#### YOUR TASK
The full text of the records below, minus any pictures, should be given back word for word.
↓↓↓
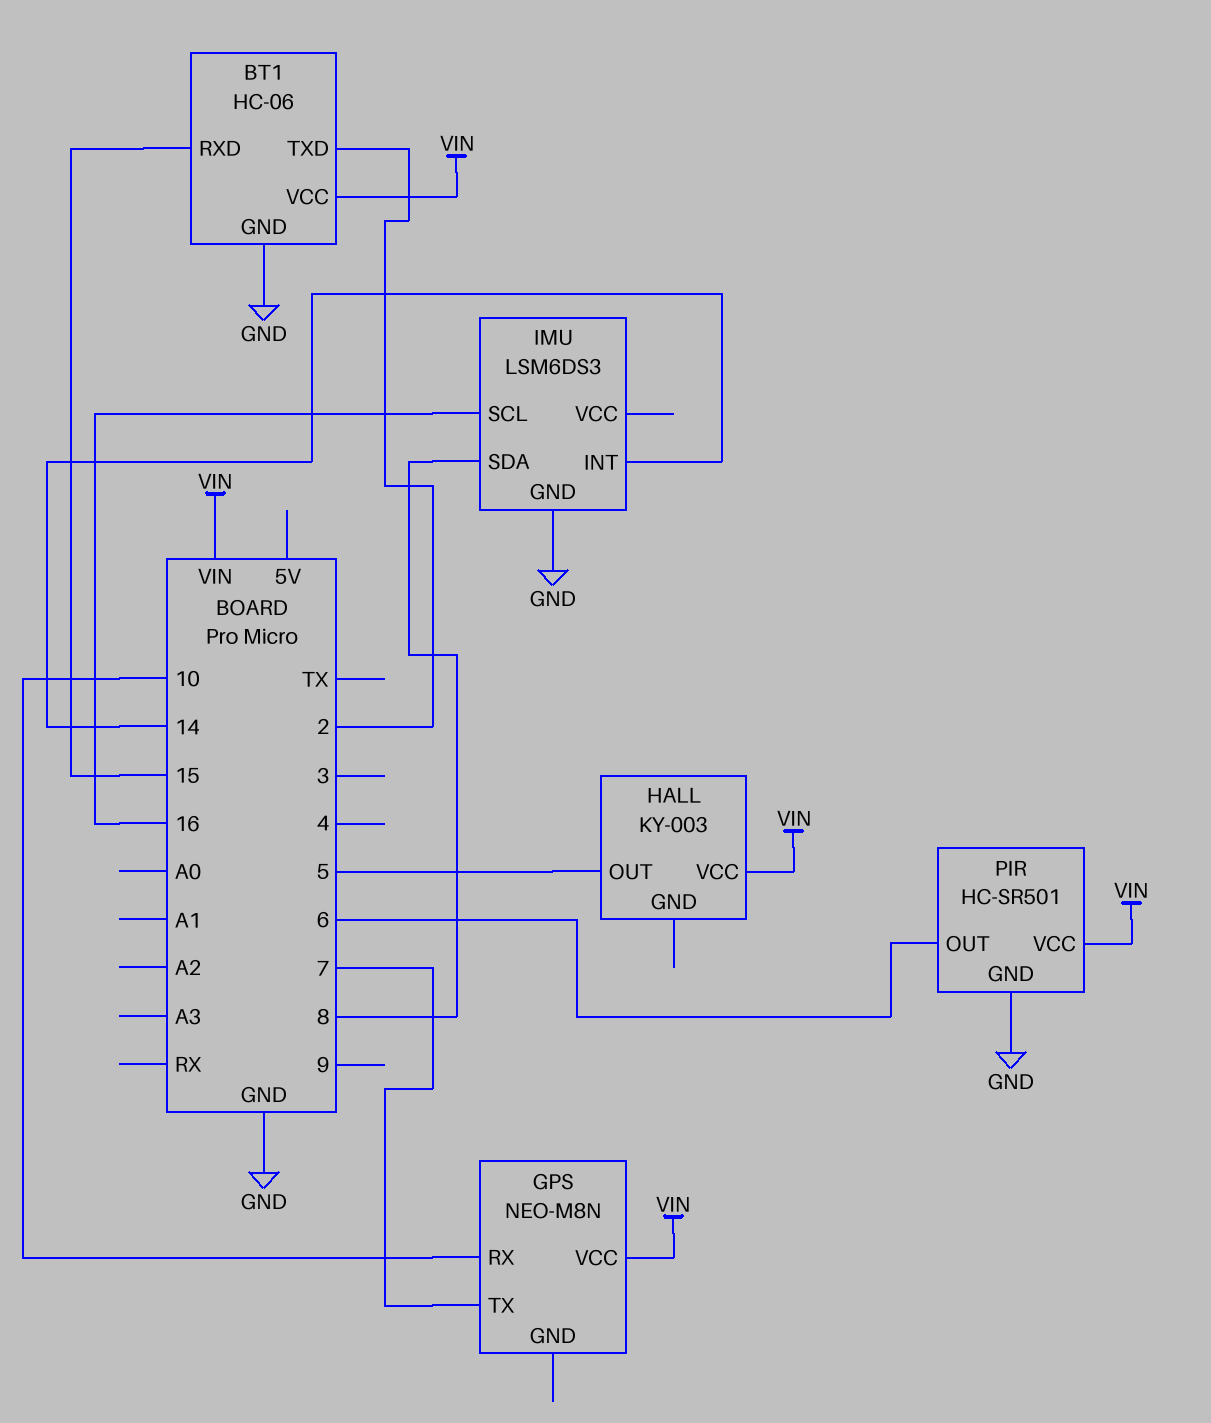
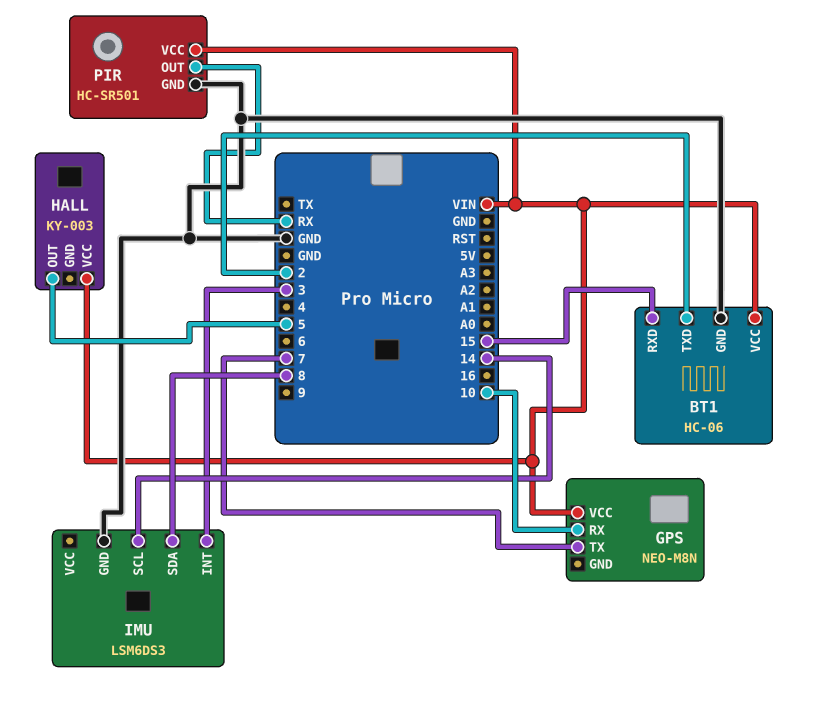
IMU pin INT: 14 -> 3
IMU pin SCL: 16 -> 14
PIR pin OUT: 6 -> RX

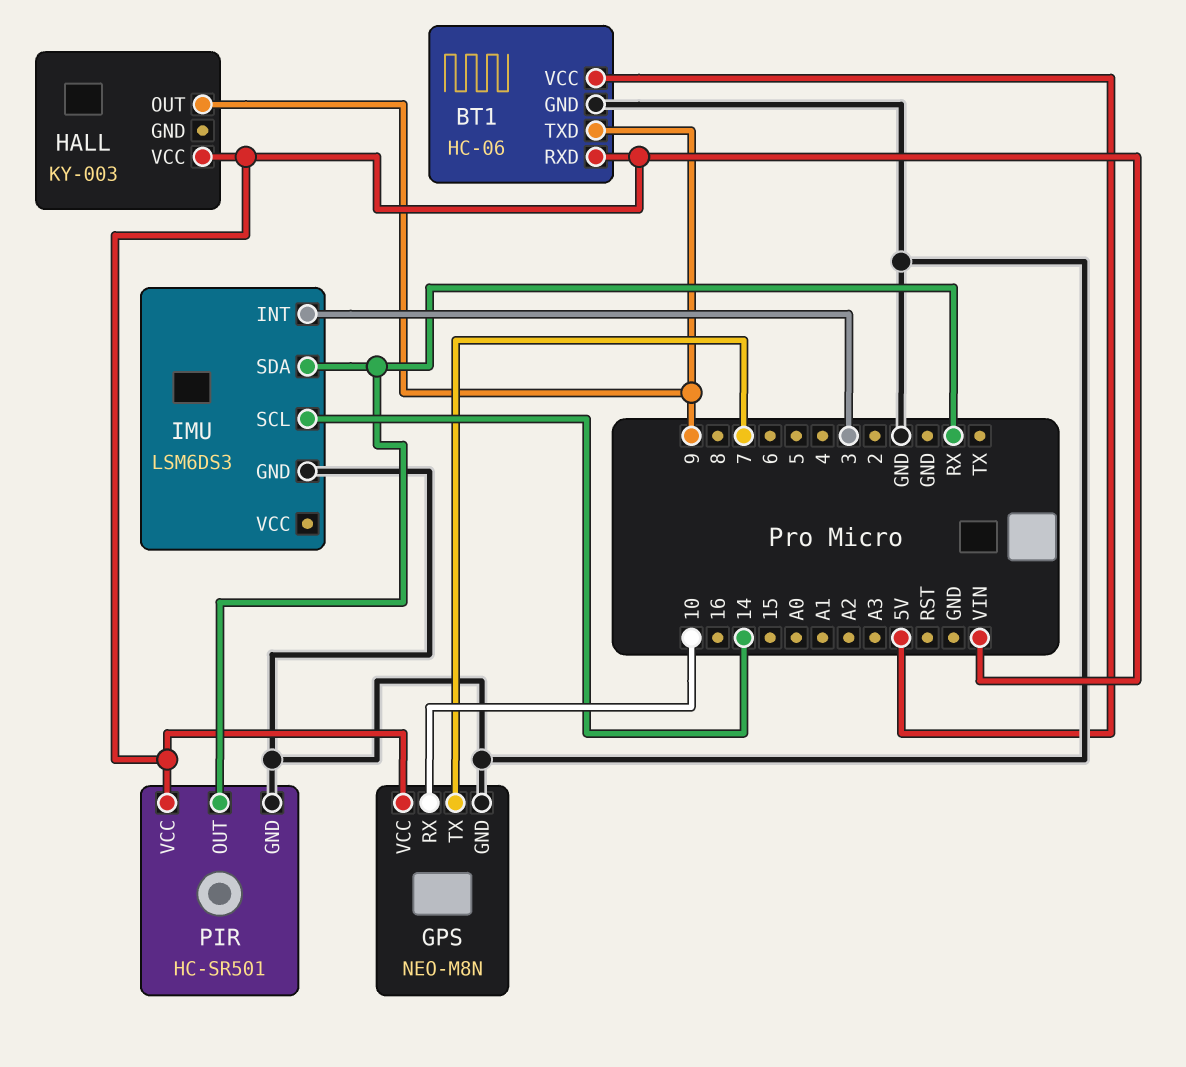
BT1 pin RXD: 15 -> VIN
BT1 pin TXD: 2 -> 9
BT1 pin VCC: VIN -> 5V
GPS pin GND: none -> GND
HALL pin OUT: 5 -> 9
IMU pin SDA: 8 -> RX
↑↑↑
#### EXERCISE SOLUTION
IMU pin INT: 14 -> 3
IMU pin SCL: 16 -> 14
PIR pin OUT: 6 -> RX

BT1 pin RXD: 15 -> VIN
BT1 pin TXD: 2 -> 9
BT1 pin VCC: VIN -> 5V
GPS pin GND: none -> GND
HALL pin OUT: 5 -> 9
IMU pin SDA: 8 -> RX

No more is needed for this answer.